Pictures are to be dropped, and only the lines from the one containing "SCALE3 pin DT: D5 -> RX2" through the end of the data below are to be reproduced as written.
*** AVAILABLE DATA Section Begins ***
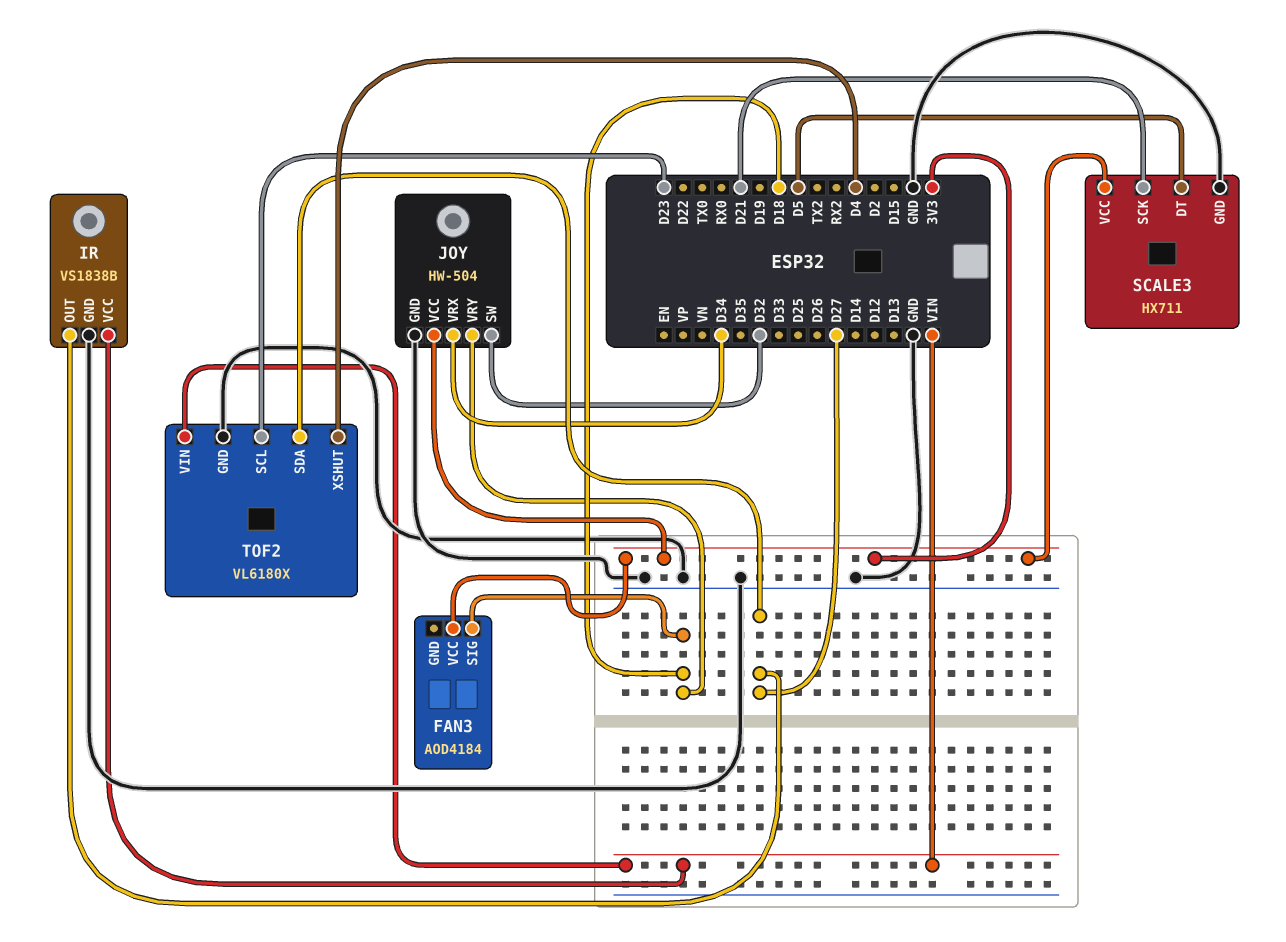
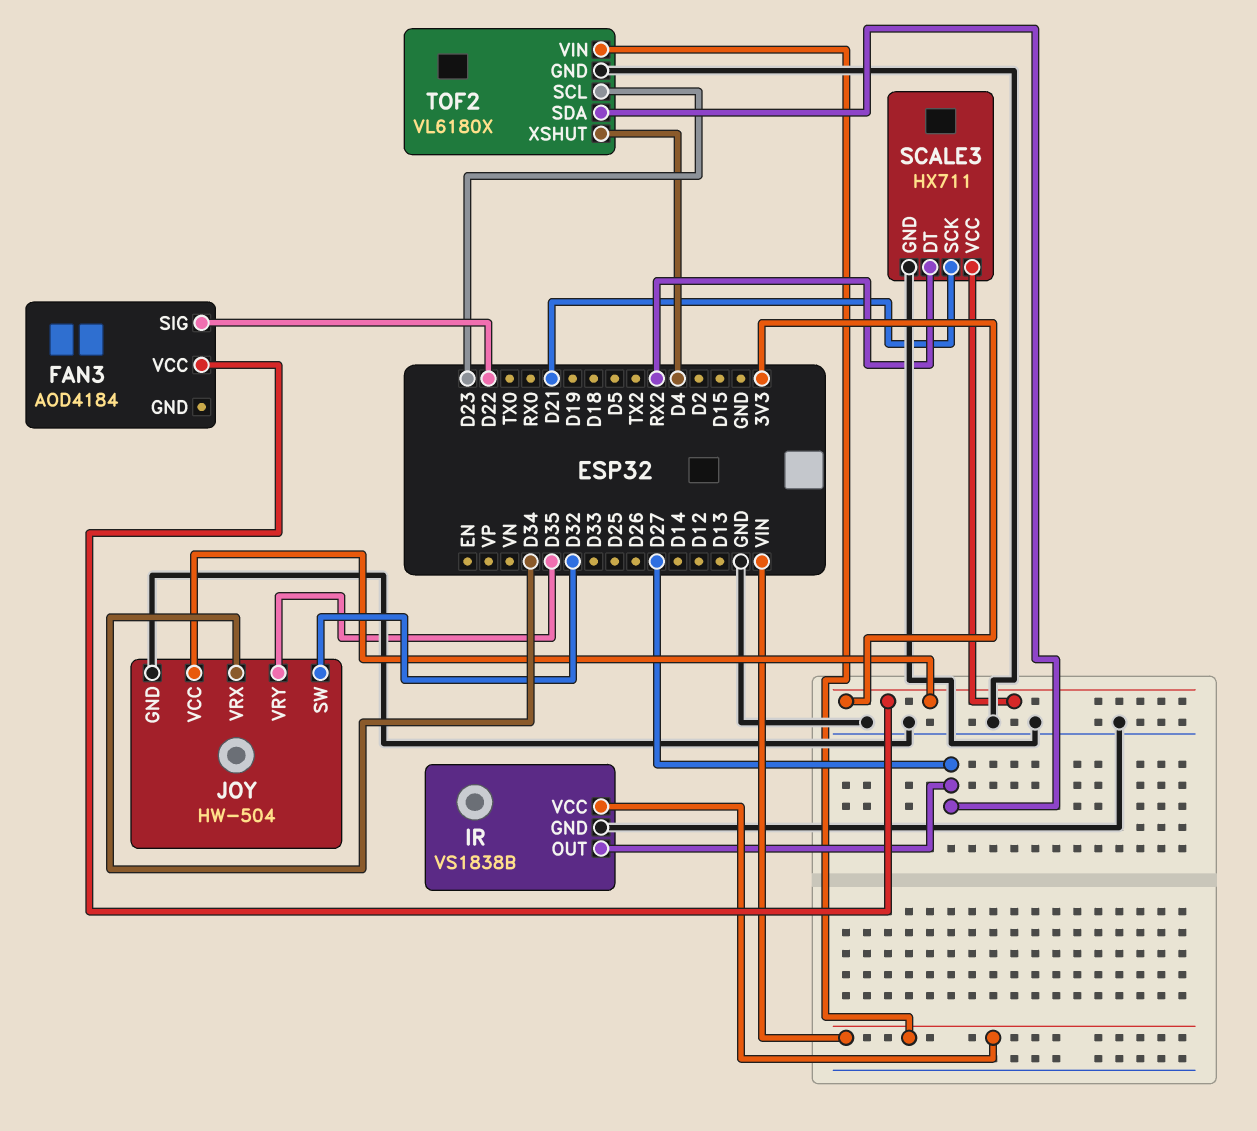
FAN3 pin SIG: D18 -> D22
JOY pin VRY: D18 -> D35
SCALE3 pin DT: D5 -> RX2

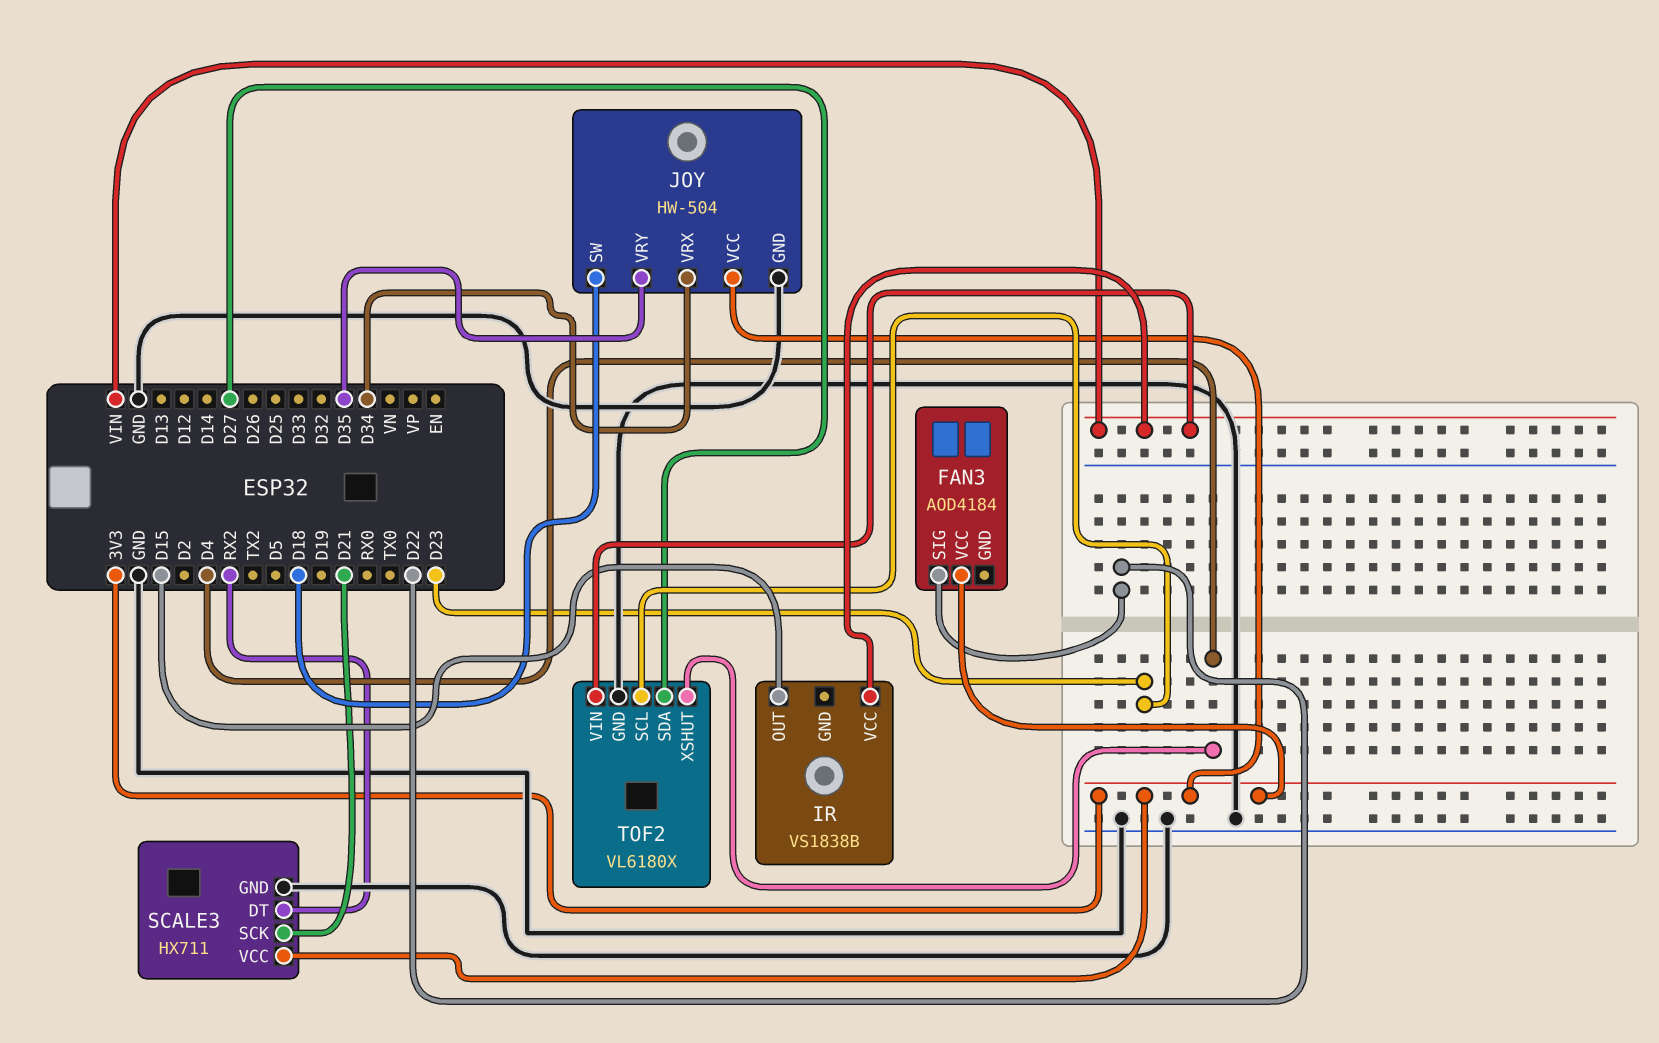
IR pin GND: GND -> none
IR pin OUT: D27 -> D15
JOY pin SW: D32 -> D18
*** AVAILABLE DATA Section Ends ***
#### SOLVED EXERCISE
SCALE3 pin DT: D5 -> RX2

IR pin GND: GND -> none
IR pin OUT: D27 -> D15
JOY pin SW: D32 -> D18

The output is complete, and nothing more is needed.